(GIVEN DATA)
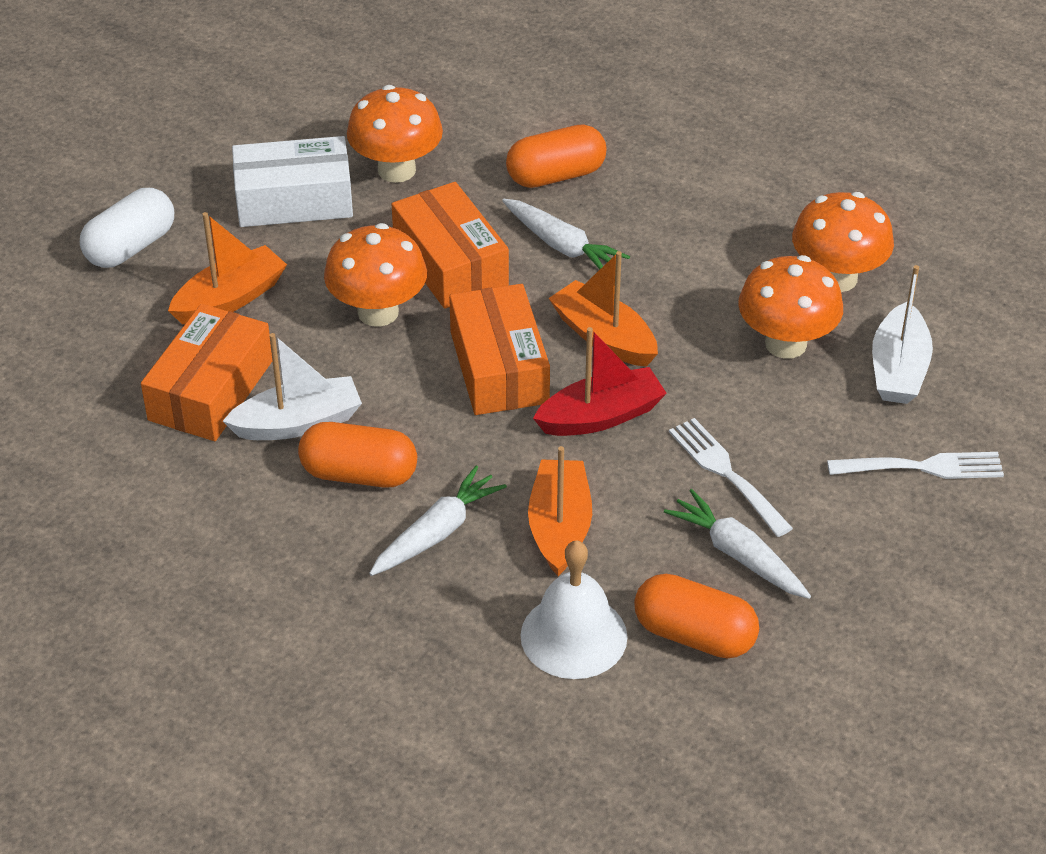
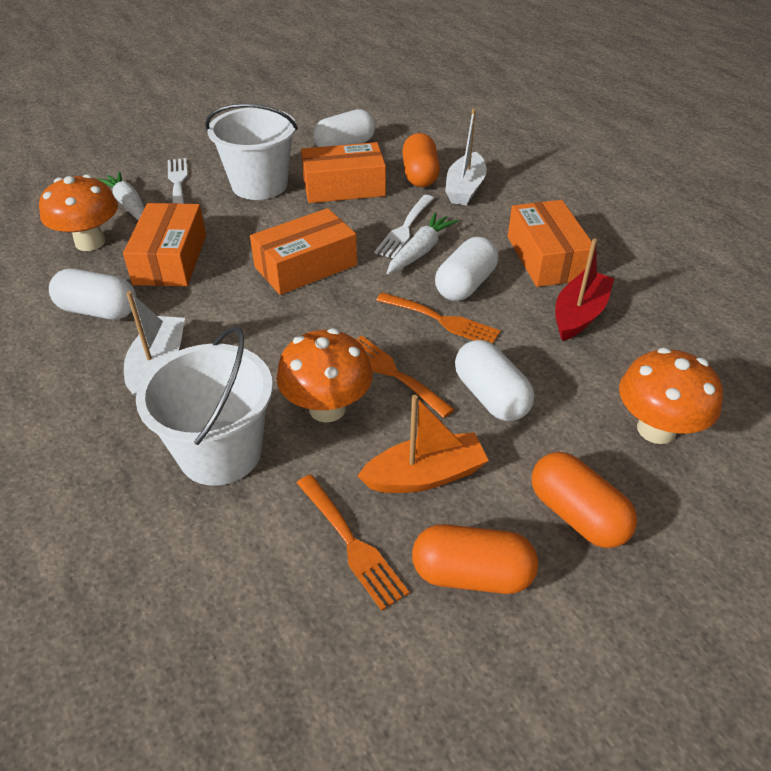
orange boat: 3 -> 1
orange box: 3 -> 4
orange fork: 0 -> 3
orange mushroom: 4 -> 3
white bell: 1 -> 0
white box: 1 -> 0
white bucket: 0 -> 2
white capsule: 1 -> 4
white carrot: 3 -> 2

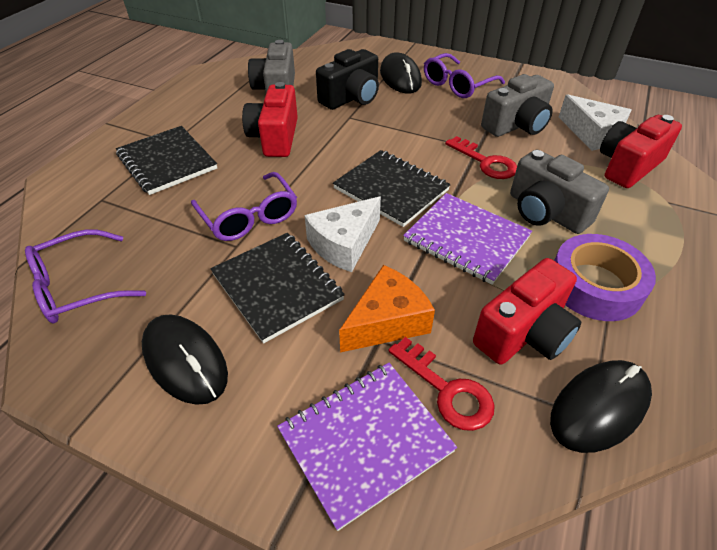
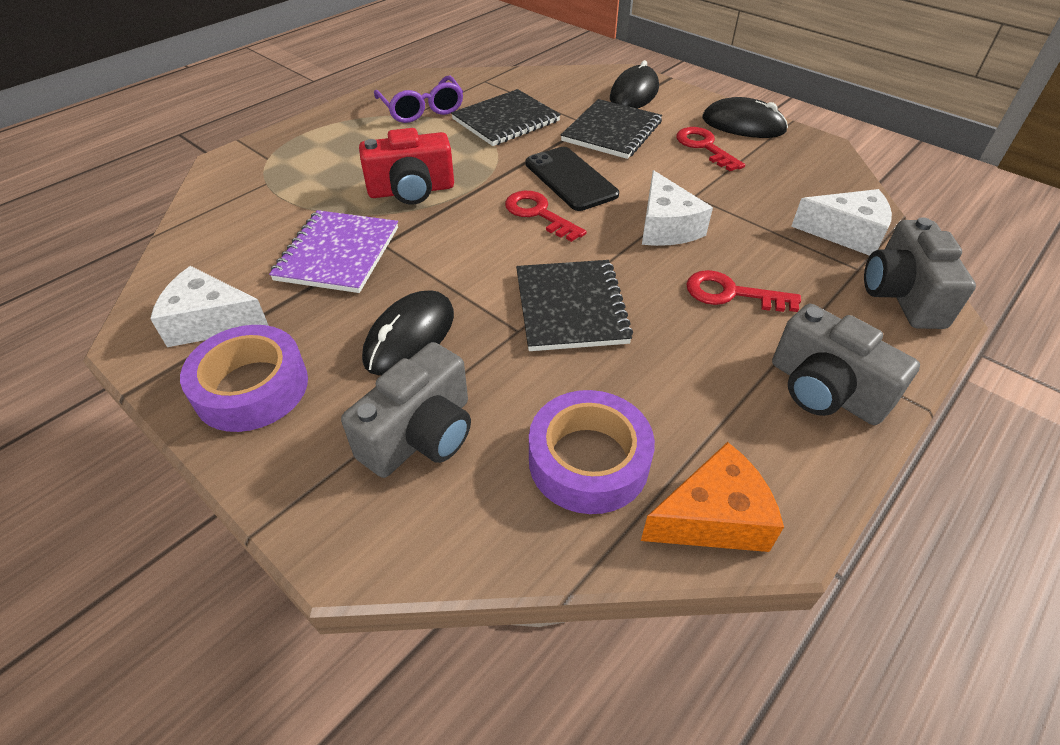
black camera: 1 -> 0
black phone: 0 -> 1
purple glasses: 3 -> 1
purple notebook: 2 -> 1
purple tape: 1 -> 2
red camera: 3 -> 1
red key: 2 -> 3
white cheese: 2 -> 3

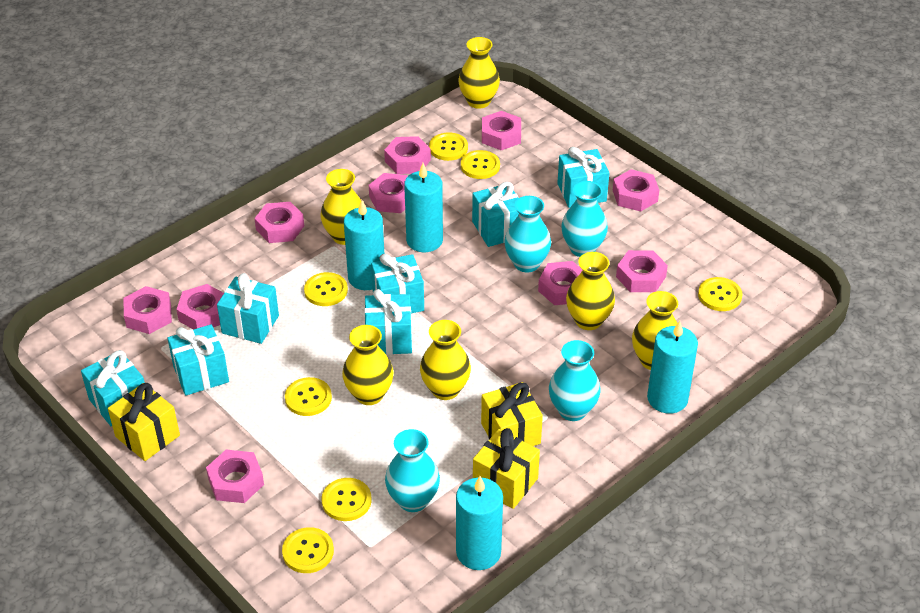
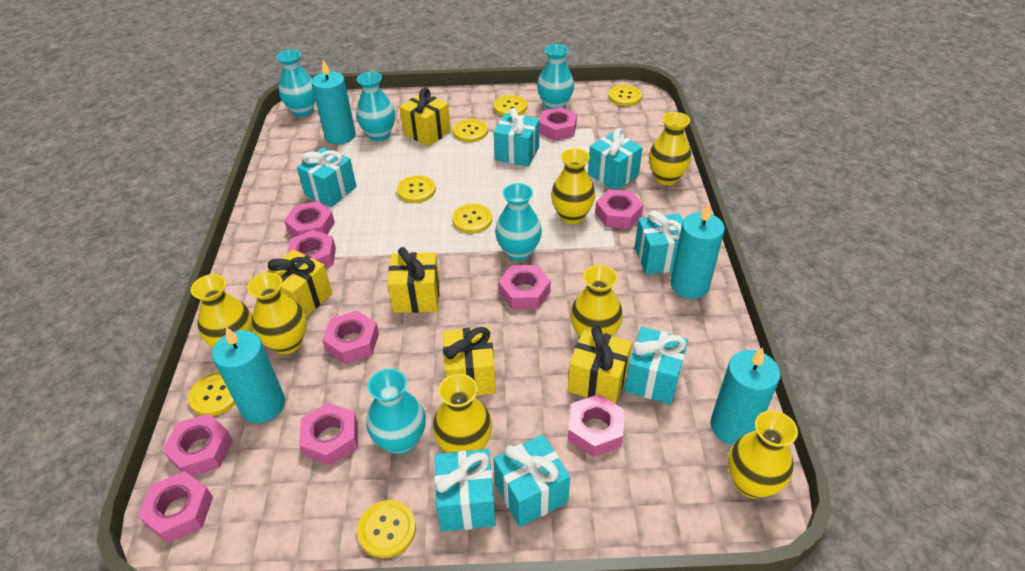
turquoise vase: 4 -> 5
yellow gift: 3 -> 5
yellow vase: 6 -> 7

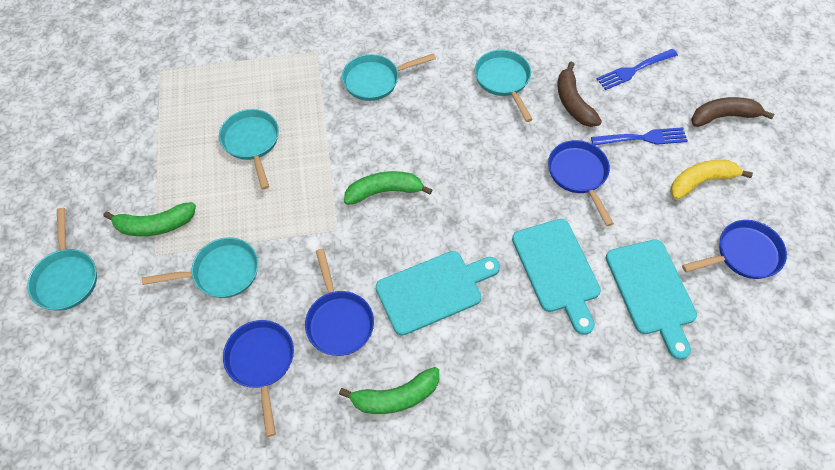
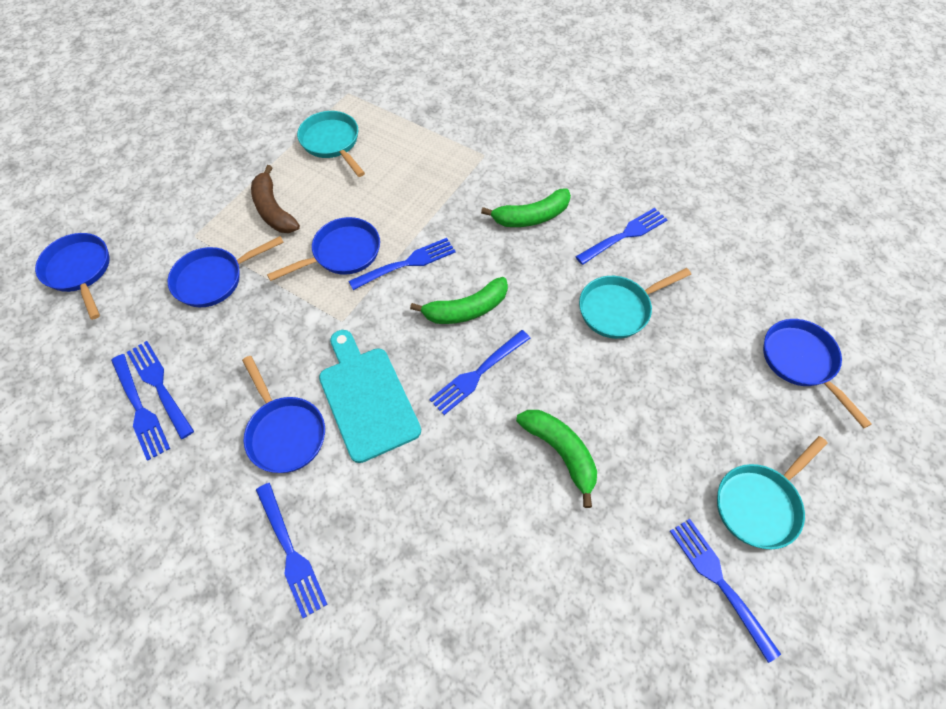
blue fork: 2 -> 7
blue pan: 4 -> 5
brown banana: 2 -> 1
turquoise cutting board: 3 -> 1
turquoise pan: 5 -> 3
yellow banana: 1 -> 0

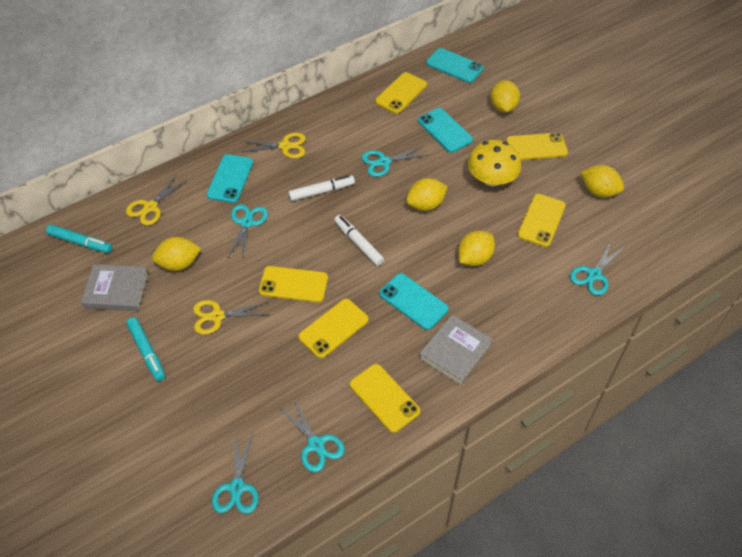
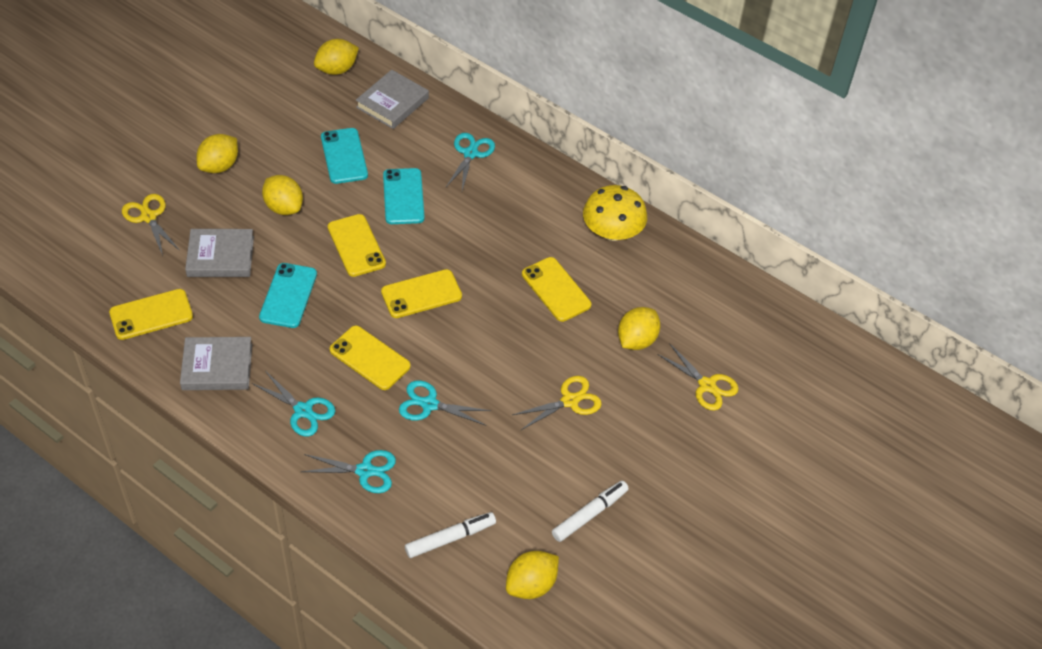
grey book: 2 -> 3
turquoise marker: 2 -> 0
turquoise phone: 4 -> 3
turquoise scissors: 5 -> 4
yellow phone: 6 -> 5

(EXERCISE INSTRUCTIONS)
Could you write out, word for word, the lines from the one containing "yellow vase: 6 -> 7" through the last line of the records, leaving out the pictures?

(OUTPUT OF THE EXERCISE)
yellow vase: 6 -> 7

blue fork: 2 -> 7
blue pan: 4 -> 5
brown banana: 2 -> 1
turquoise cutting board: 3 -> 1
turquoise pan: 5 -> 3
yellow banana: 1 -> 0

grey book: 2 -> 3
turquoise marker: 2 -> 0
turquoise phone: 4 -> 3
turquoise scissors: 5 -> 4
yellow phone: 6 -> 5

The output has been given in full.